Two-dimensional motion records:
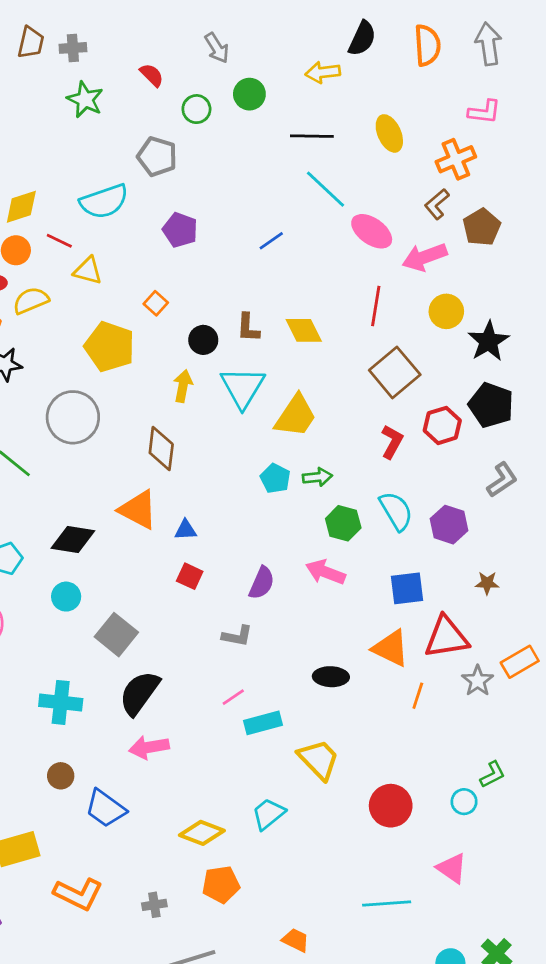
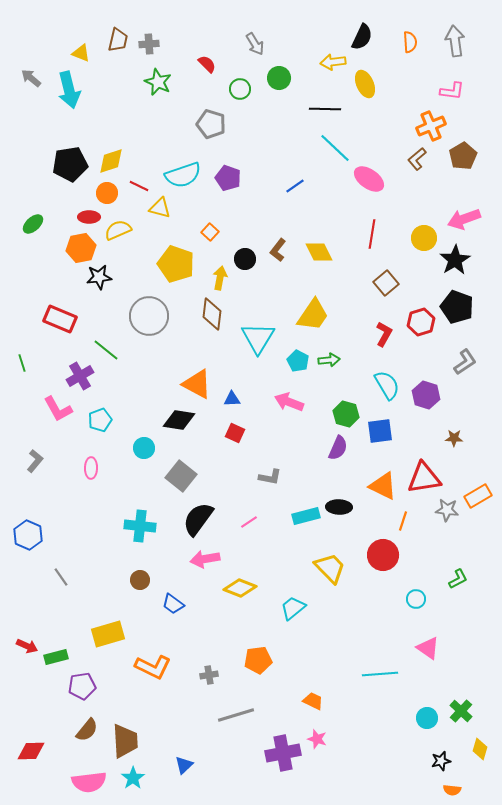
orange semicircle: (427, 45) -> (410, 42), size x0.7
yellow ellipse: (389, 133) -> (365, 84), moved
cyan semicircle: (104, 201) -> (183, 175), moved
brown pentagon: (482, 227) -> (463, 156), moved
pink arrow: (425, 257) -> (464, 219), moved
brown L-shape: (248, 328) -> (278, 250), turned 35
brown square: (395, 372) -> (386, 283), size x0.7
yellow arrow: (183, 386) -> (220, 278), moved
cyan triangle: (243, 387) -> (258, 338), moved
brown diamond: (161, 449) -> (212, 314), moved
green hexagon: (343, 523) -> (346, 414), moved
black diamond: (73, 540) -> (179, 420), moved
pink arrow: (325, 572) -> (289, 402), moved
purple semicircle: (262, 583) -> (338, 448), moved
blue square: (407, 588) -> (380, 431), moved
gray star: (478, 681) -> (447, 510), turned -30
pink line: (233, 697) -> (249, 522), moved
cyan rectangle: (263, 723) -> (306, 516), moved
cyan circle: (464, 802) -> (416, 599), moved
red circle: (391, 806) -> (383, 555), moved
blue trapezoid: (105, 808) -> (173, 604), size x0.7
yellow diamond: (202, 833) -> (240, 588), moved

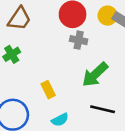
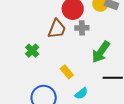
brown trapezoid: (19, 19) -> (57, 29), moved

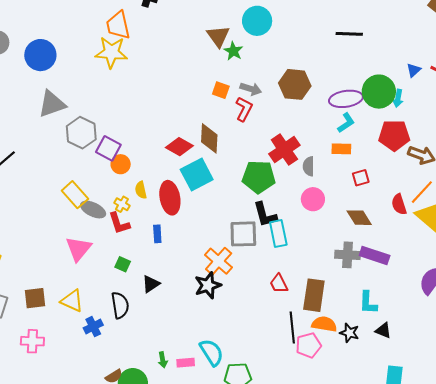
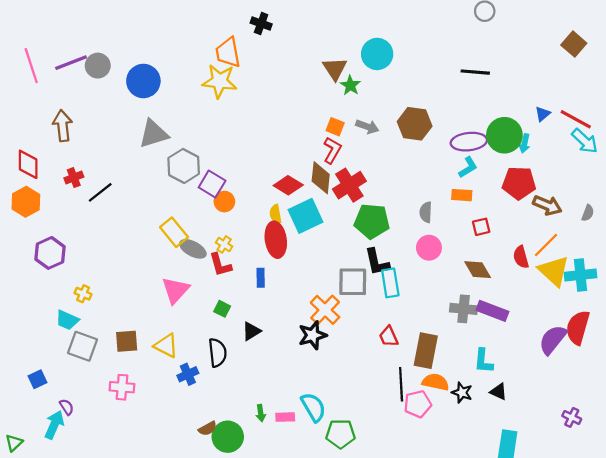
red L-shape: (244, 109) -> (332, 150), moved
red cross: (284, 150) -> (349, 185), moved
yellow semicircle: (141, 190) -> (276, 214), moved

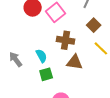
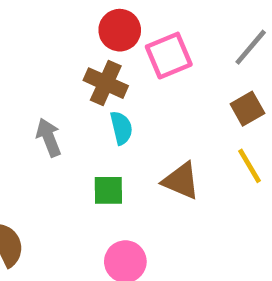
brown cross: (65, 40) -> (106, 83), moved
cyan semicircle: (41, 56) -> (121, 128), moved

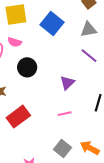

Task goal>
Filter the preceding entries down to the lines with "size".

Task output>
orange semicircle: (427, 45) -> (410, 42), size x0.7
brown square: (395, 372) -> (386, 283), size x0.7
blue trapezoid: (105, 808) -> (173, 604), size x0.7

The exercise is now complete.